Records drawn from a dataset:
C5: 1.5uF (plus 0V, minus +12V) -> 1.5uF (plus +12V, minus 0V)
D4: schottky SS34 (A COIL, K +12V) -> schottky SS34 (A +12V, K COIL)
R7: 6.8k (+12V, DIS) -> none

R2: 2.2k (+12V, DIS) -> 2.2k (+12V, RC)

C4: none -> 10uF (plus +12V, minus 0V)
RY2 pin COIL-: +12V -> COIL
--
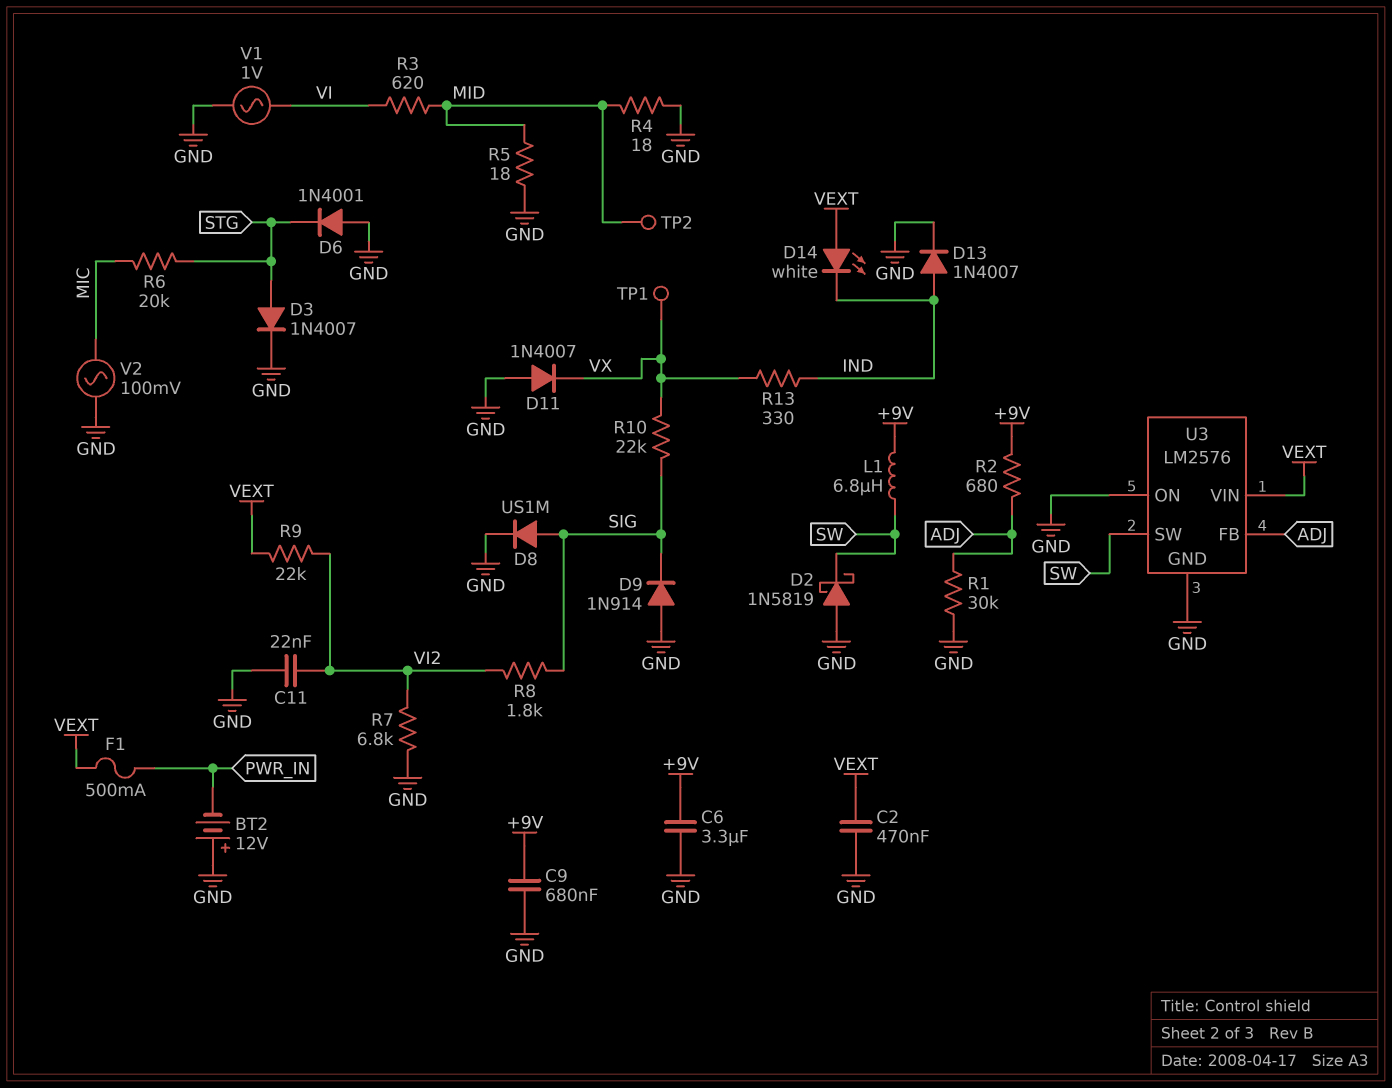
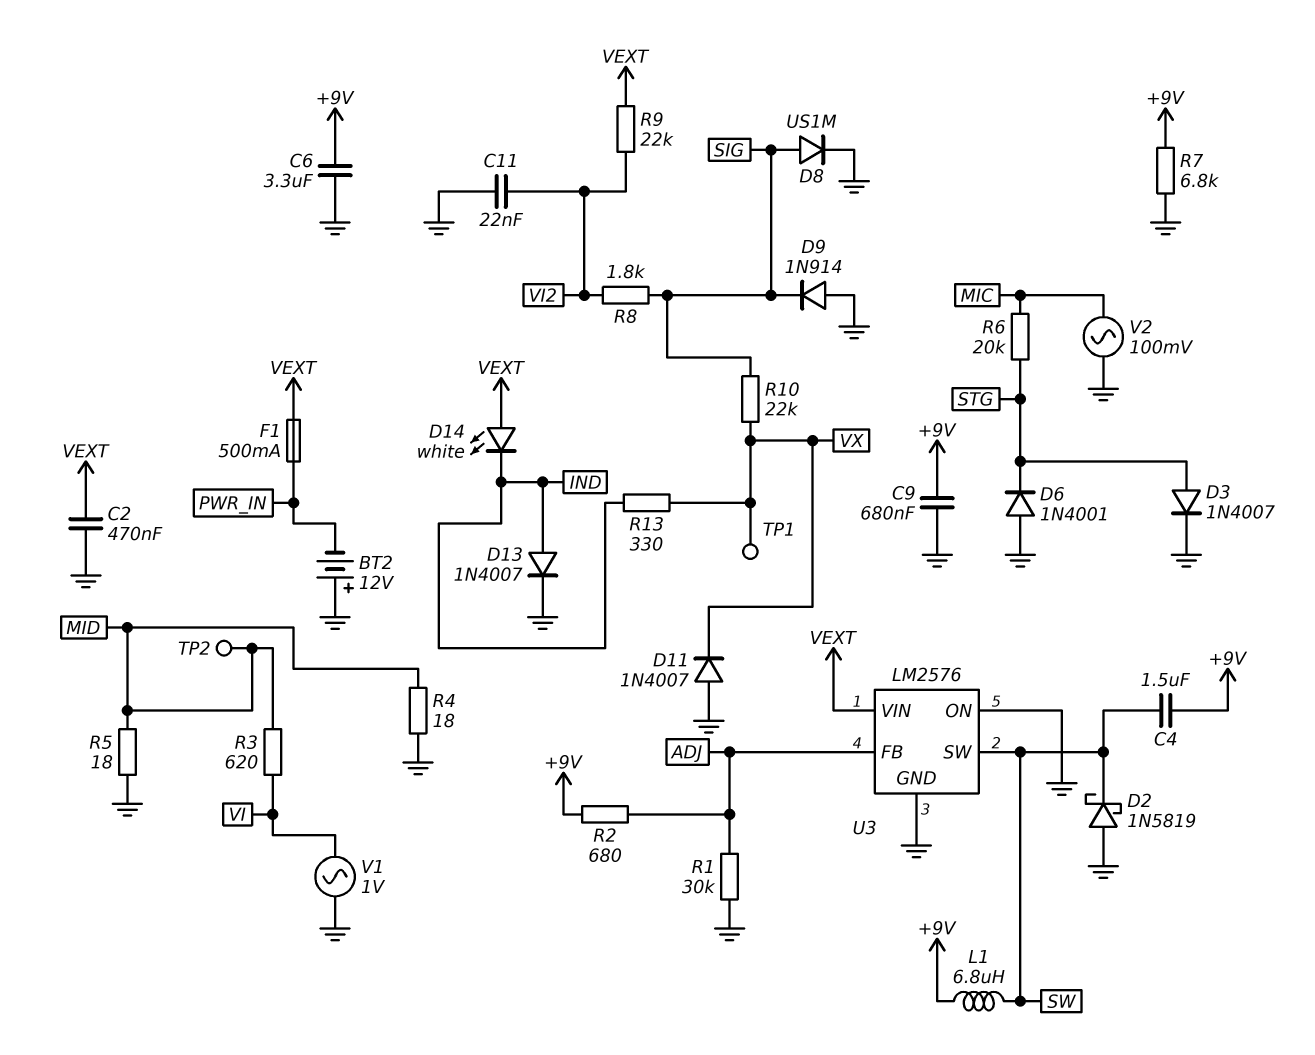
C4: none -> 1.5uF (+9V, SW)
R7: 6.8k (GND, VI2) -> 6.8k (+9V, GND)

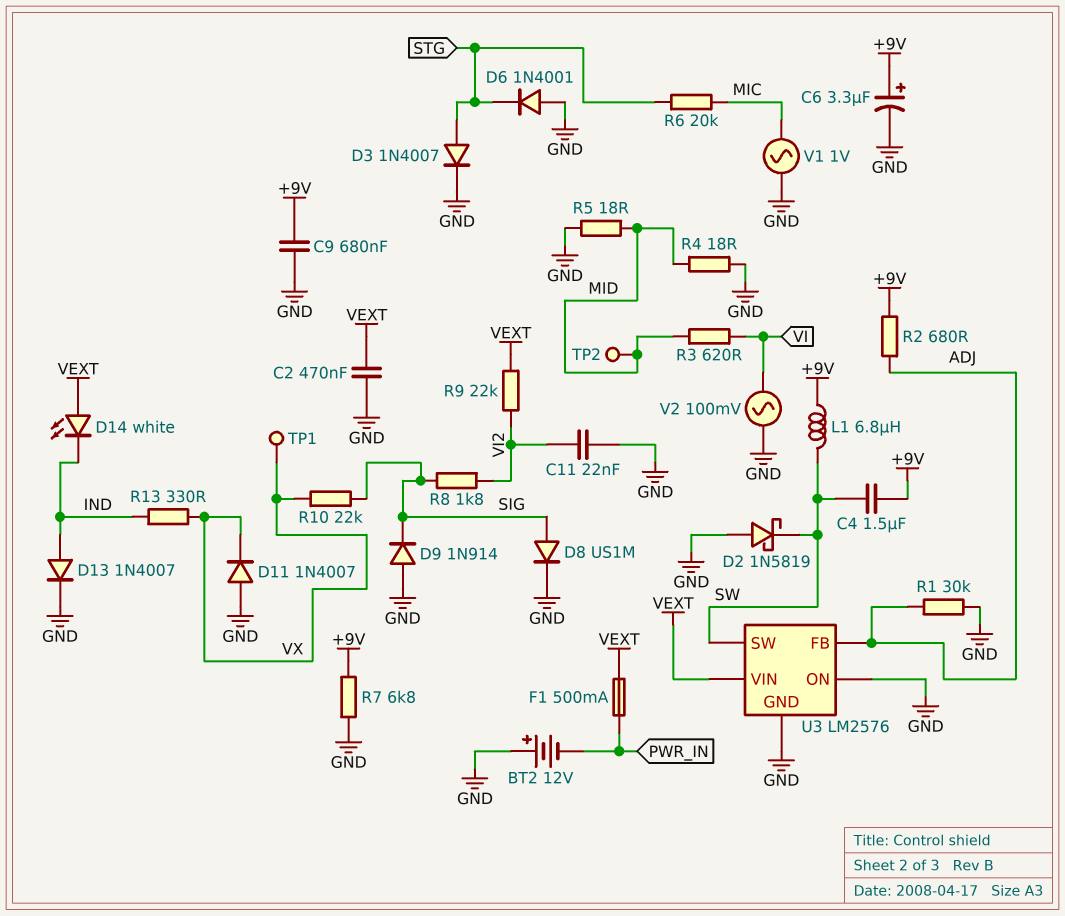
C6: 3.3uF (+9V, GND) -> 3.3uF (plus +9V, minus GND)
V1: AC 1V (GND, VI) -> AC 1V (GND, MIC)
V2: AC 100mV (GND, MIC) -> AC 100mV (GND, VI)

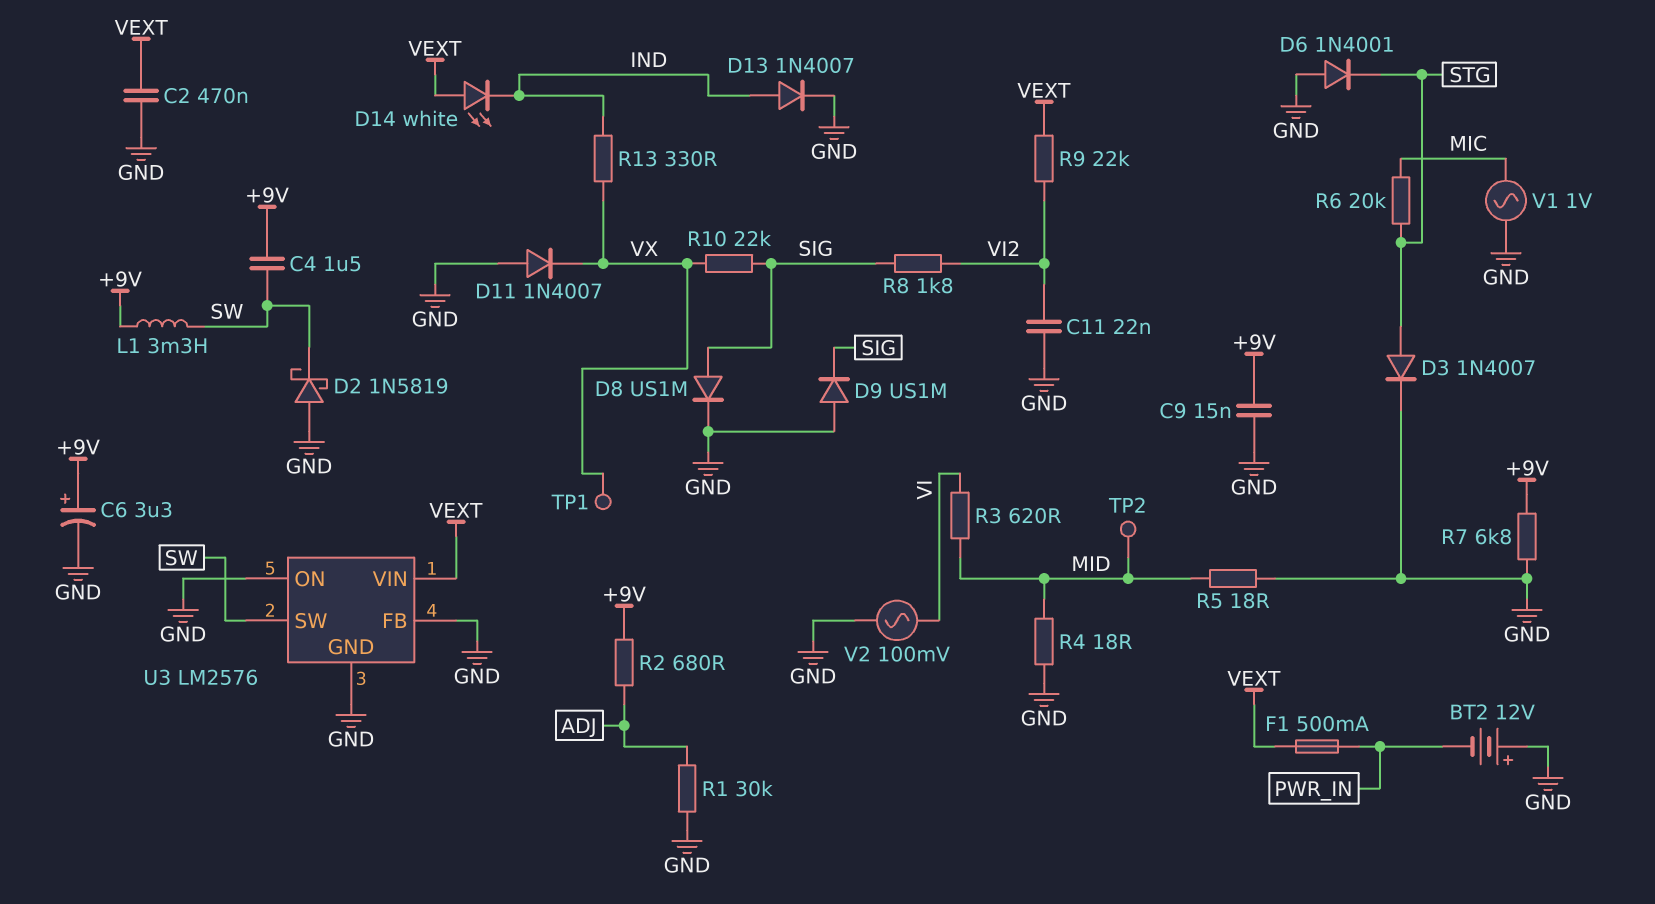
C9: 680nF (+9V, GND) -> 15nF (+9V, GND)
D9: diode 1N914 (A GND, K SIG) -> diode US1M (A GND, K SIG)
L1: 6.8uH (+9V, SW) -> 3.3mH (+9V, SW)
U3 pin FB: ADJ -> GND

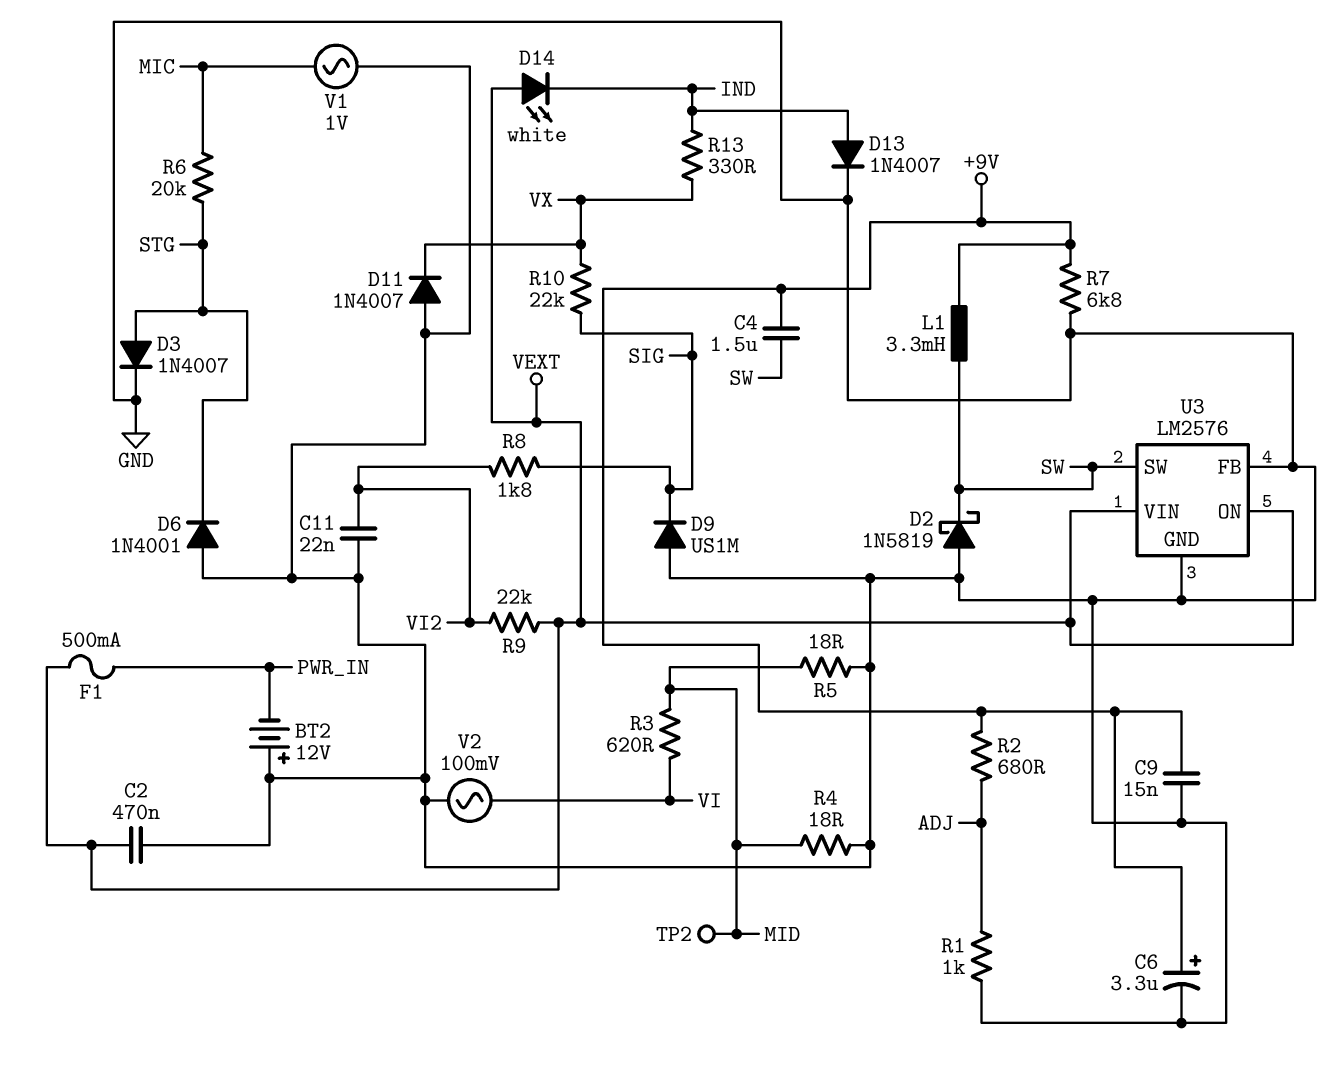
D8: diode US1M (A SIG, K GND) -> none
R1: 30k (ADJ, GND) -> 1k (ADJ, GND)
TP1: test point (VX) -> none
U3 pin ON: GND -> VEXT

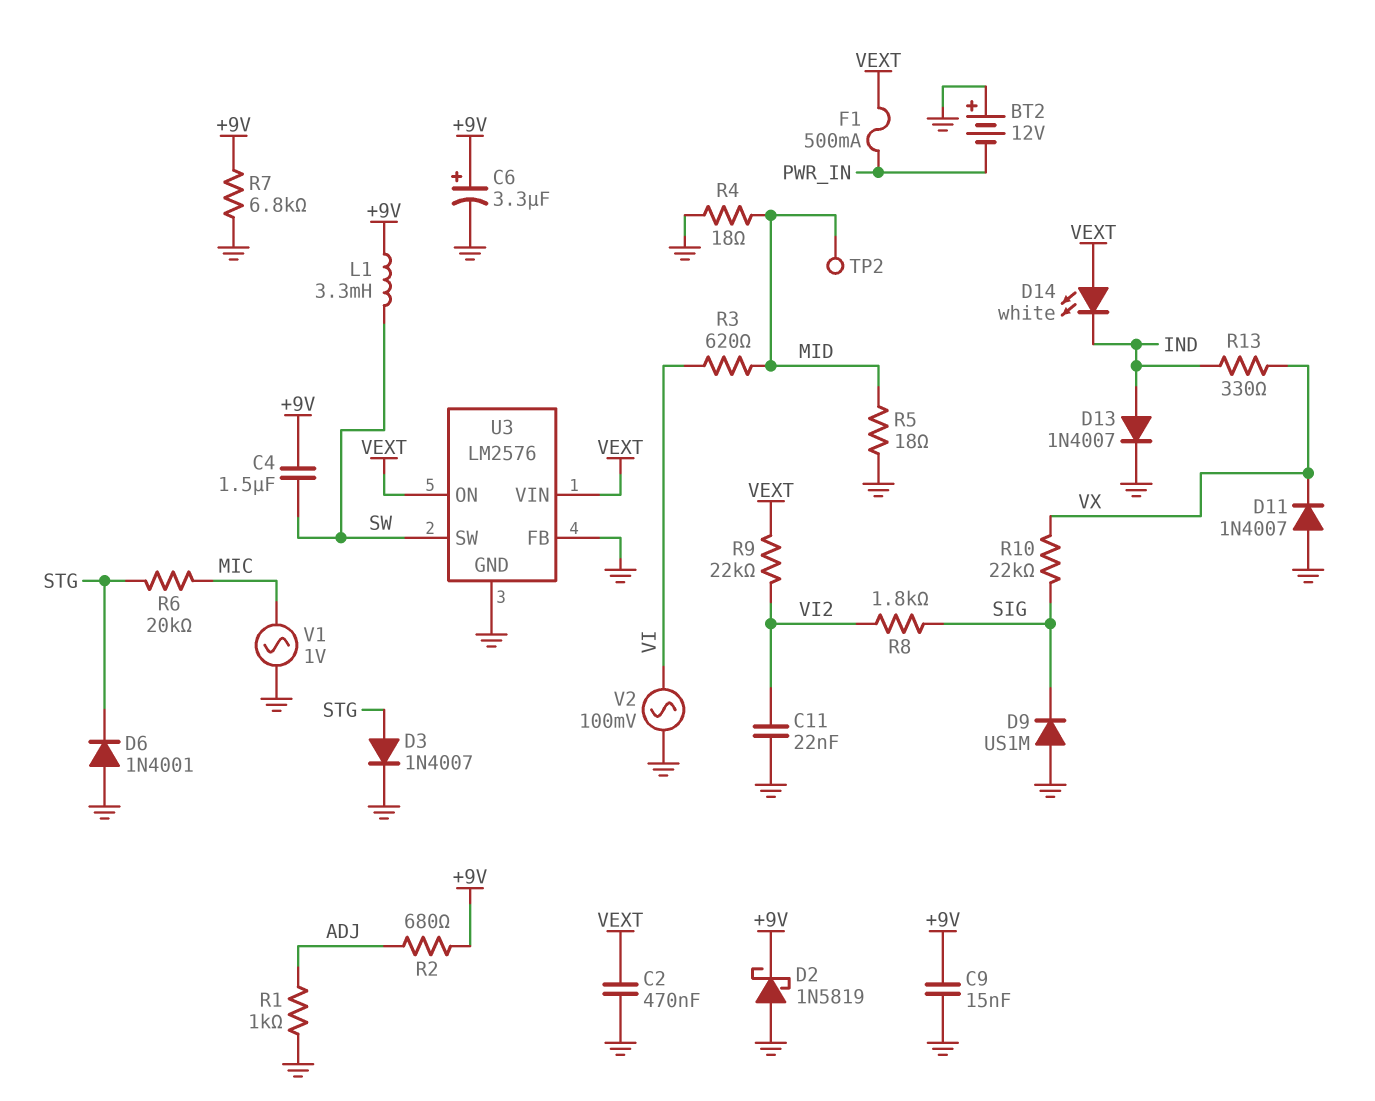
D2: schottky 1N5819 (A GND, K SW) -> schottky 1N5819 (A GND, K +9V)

[Work order]:
From the records above, give again only the part that opens with the line containing "C6: 3.3uF (+9V, GND)" and closes with the line containing "D2: schottky 1N5819". Keep both ends but drop the pictures.

[Written solution]:
C6: 3.3uF (+9V, GND) -> 3.3uF (plus +9V, minus GND)
V1: AC 1V (GND, VI) -> AC 1V (GND, MIC)
V2: AC 100mV (GND, MIC) -> AC 100mV (GND, VI)

C9: 680nF (+9V, GND) -> 15nF (+9V, GND)
D9: diode 1N914 (A GND, K SIG) -> diode US1M (A GND, K SIG)
L1: 6.8uH (+9V, SW) -> 3.3mH (+9V, SW)
U3 pin FB: ADJ -> GND

D8: diode US1M (A SIG, K GND) -> none
R1: 30k (ADJ, GND) -> 1k (ADJ, GND)
TP1: test point (VX) -> none
U3 pin ON: GND -> VEXT

D2: schottky 1N5819 (A GND, K SW) -> schottky 1N5819 (A GND, K +9V)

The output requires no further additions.